Coordinate-based change listings:
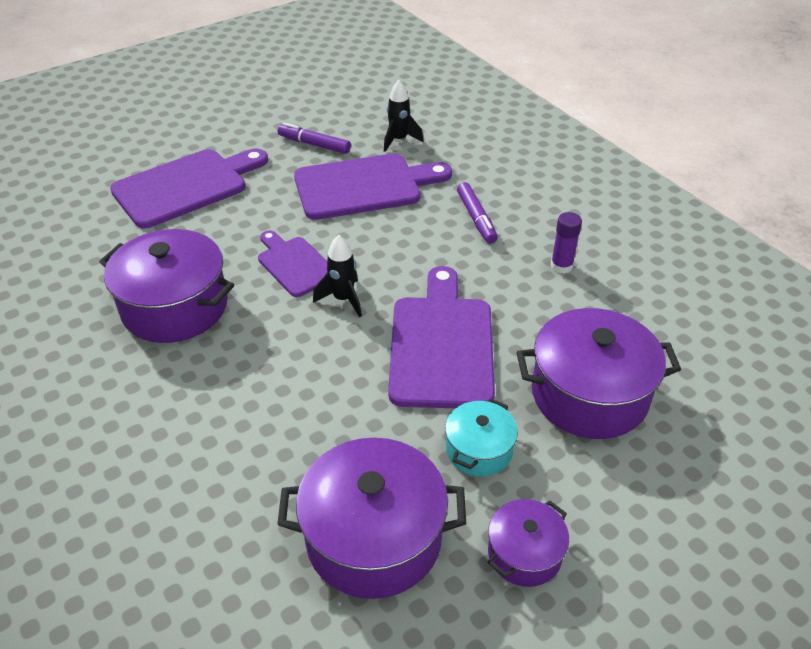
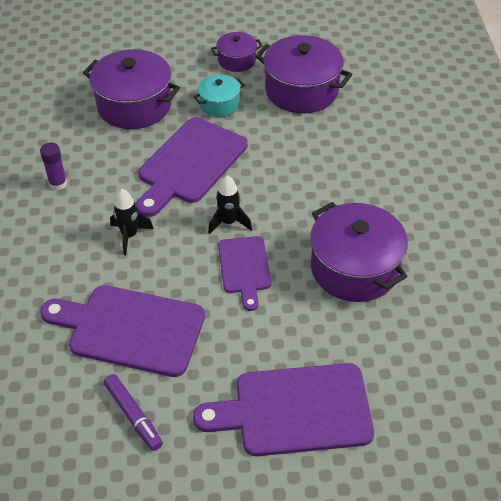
camera: 150 degrees left, 5 degrees up
black rocket [384,80,424,152] -> black rocket moved to [110,189,154,255]
purple marker [457,182,498,243] -> none

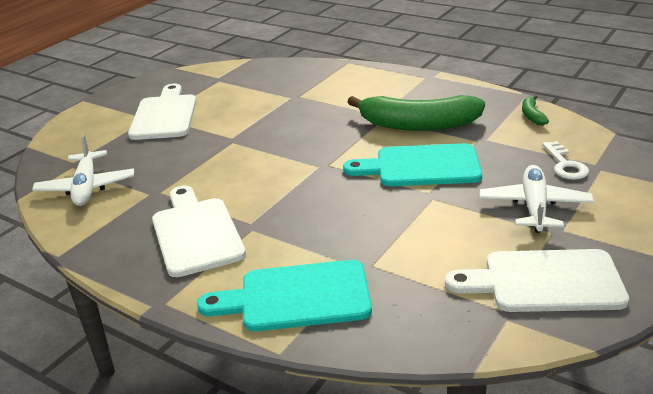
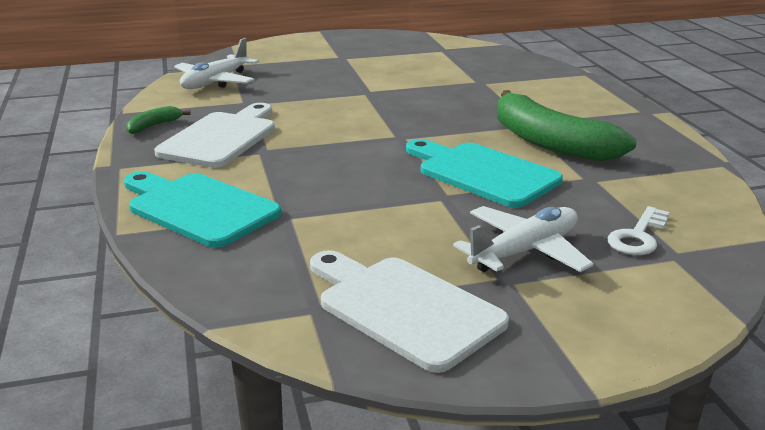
camera: 40 degrees right, 5 degrees down
white cutting board [128,84,197,140] -> none
green banana [522,95,549,125] -> green banana moved to [126,106,191,134]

EXERCISE AIM: Repeat, exactly as they stand, the line that contains "camera: 40 degrees right, 5 degrees down" and all the lines after it in the data above.

YOUR SOLUTION:
camera: 40 degrees right, 5 degrees down
white cutting board [128,84,197,140] -> none
green banana [522,95,549,125] -> green banana moved to [126,106,191,134]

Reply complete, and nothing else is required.